- **Work to be completed**:
Return the listing below exactly, with the pictures dropped.

- **Input data**:

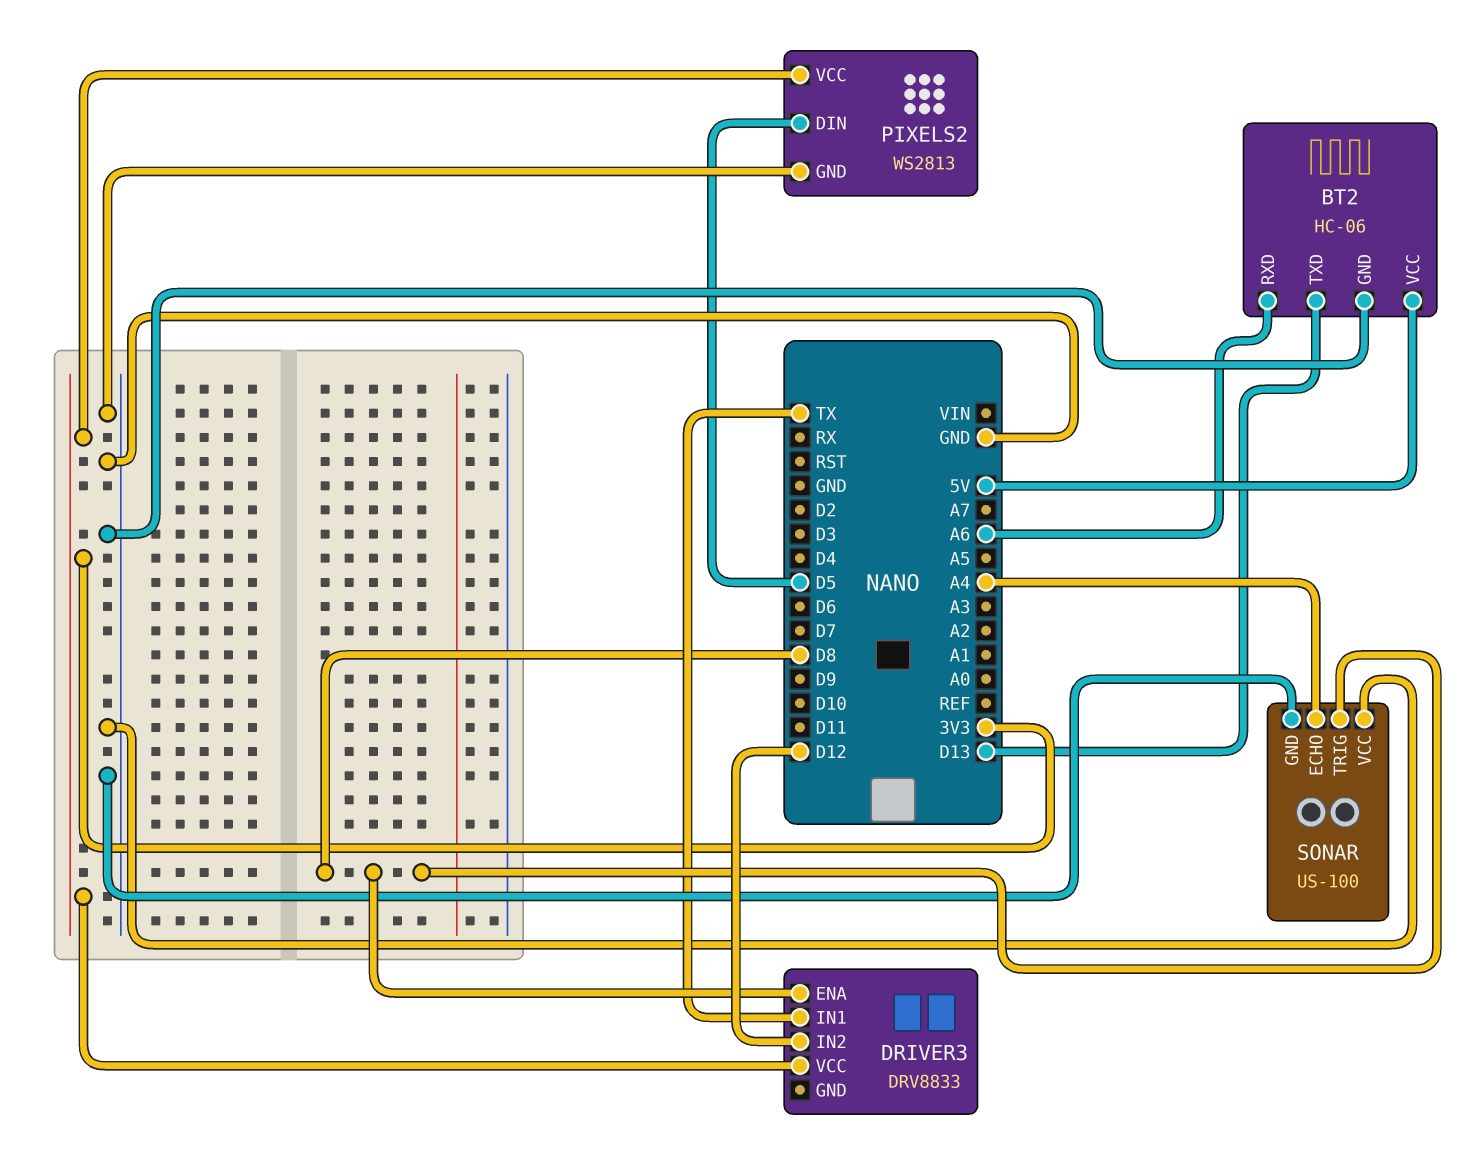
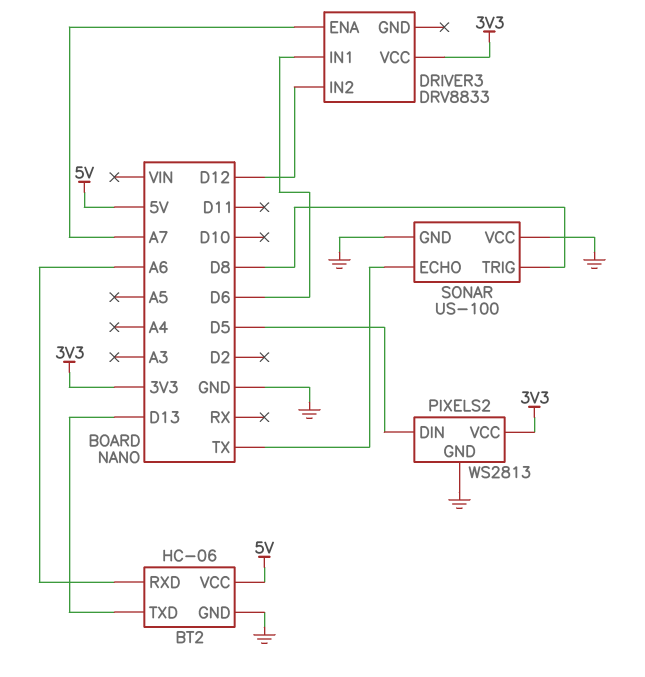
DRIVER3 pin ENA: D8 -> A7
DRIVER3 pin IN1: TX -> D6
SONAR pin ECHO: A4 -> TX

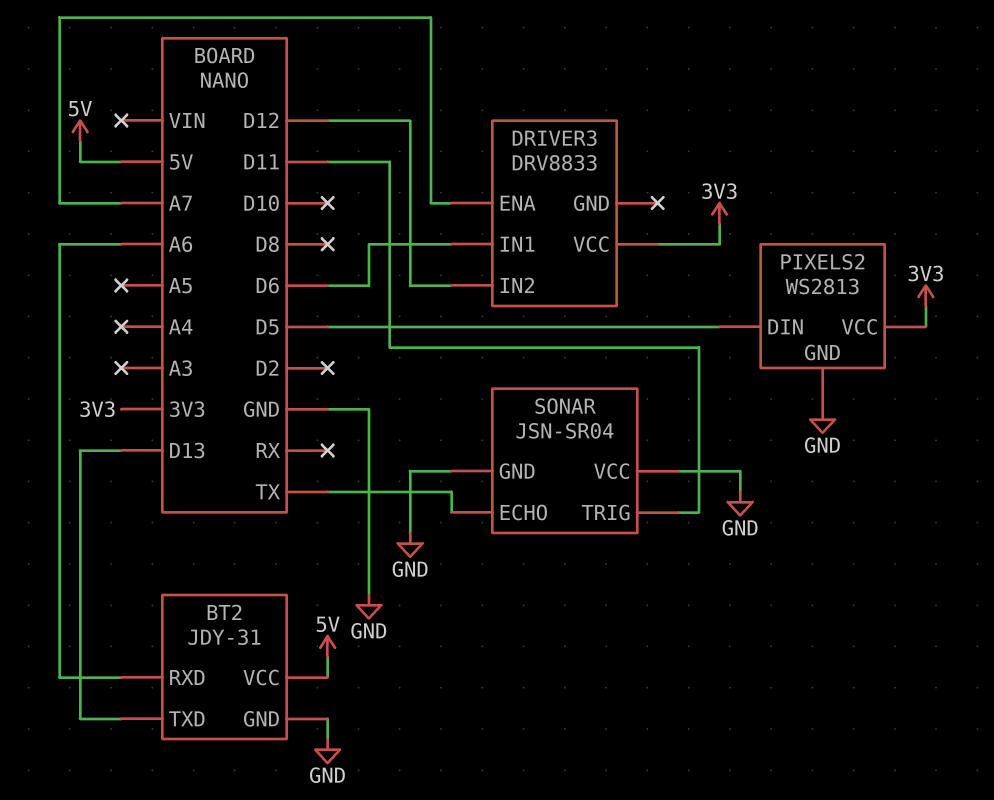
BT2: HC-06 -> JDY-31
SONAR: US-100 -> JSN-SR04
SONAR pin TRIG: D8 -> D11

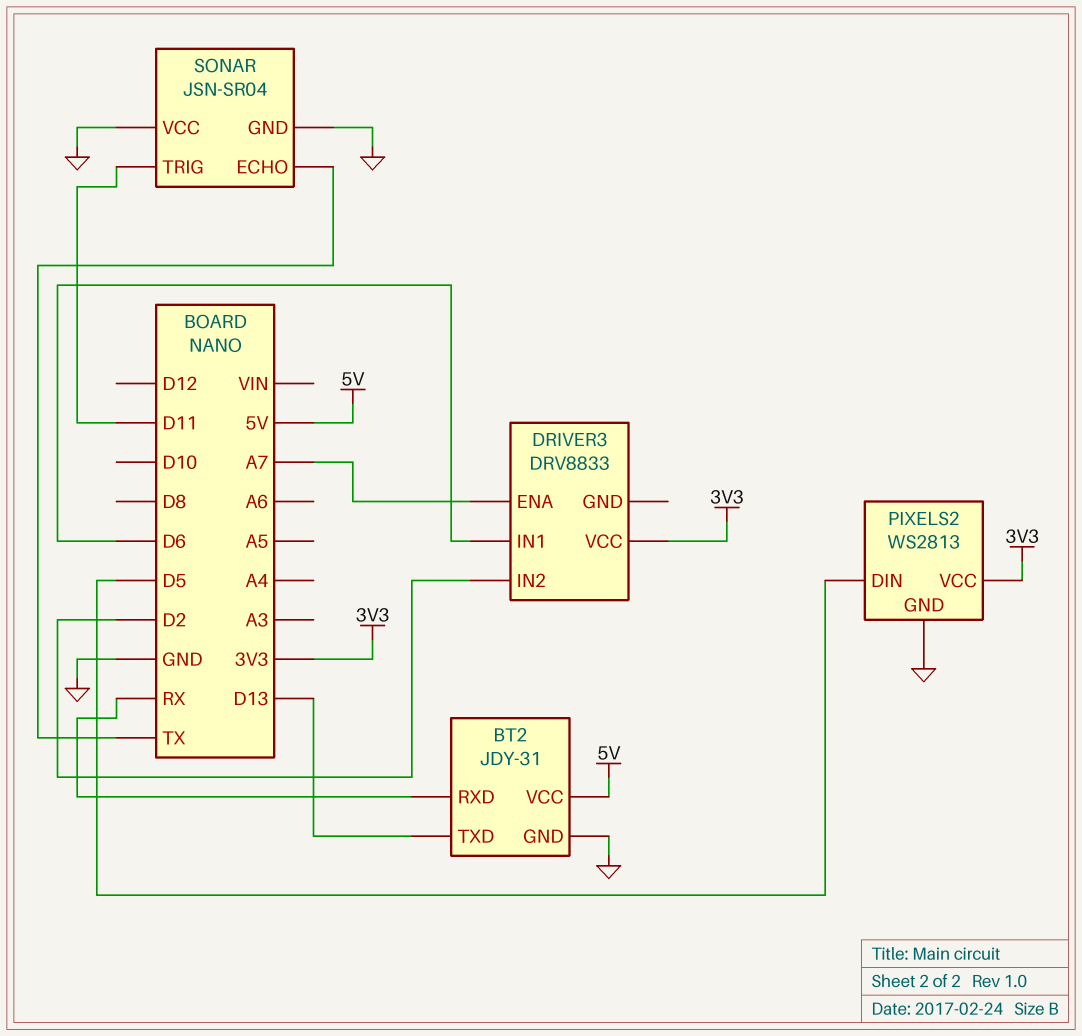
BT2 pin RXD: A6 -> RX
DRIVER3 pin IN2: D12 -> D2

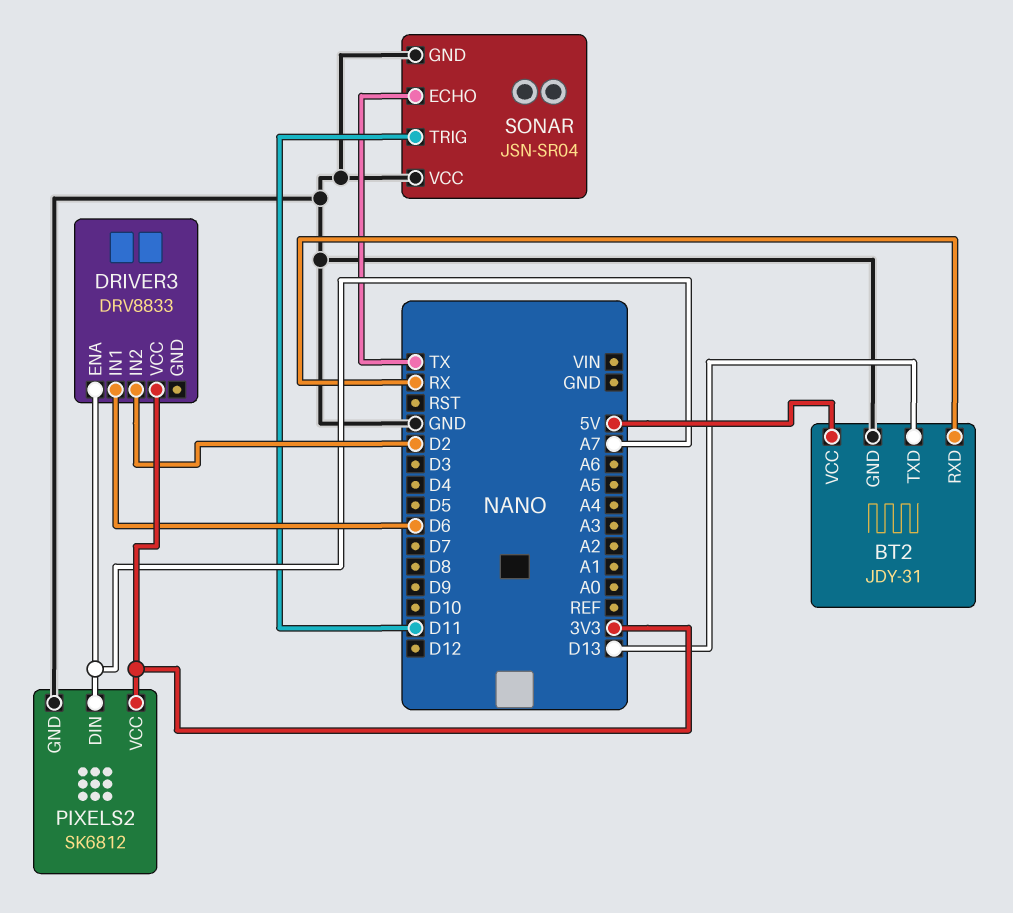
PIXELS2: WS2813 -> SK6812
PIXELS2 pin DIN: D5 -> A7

- **Task response**:
DRIVER3 pin ENA: D8 -> A7
DRIVER3 pin IN1: TX -> D6
SONAR pin ECHO: A4 -> TX

BT2: HC-06 -> JDY-31
SONAR: US-100 -> JSN-SR04
SONAR pin TRIG: D8 -> D11

BT2 pin RXD: A6 -> RX
DRIVER3 pin IN2: D12 -> D2

PIXELS2: WS2813 -> SK6812
PIXELS2 pin DIN: D5 -> A7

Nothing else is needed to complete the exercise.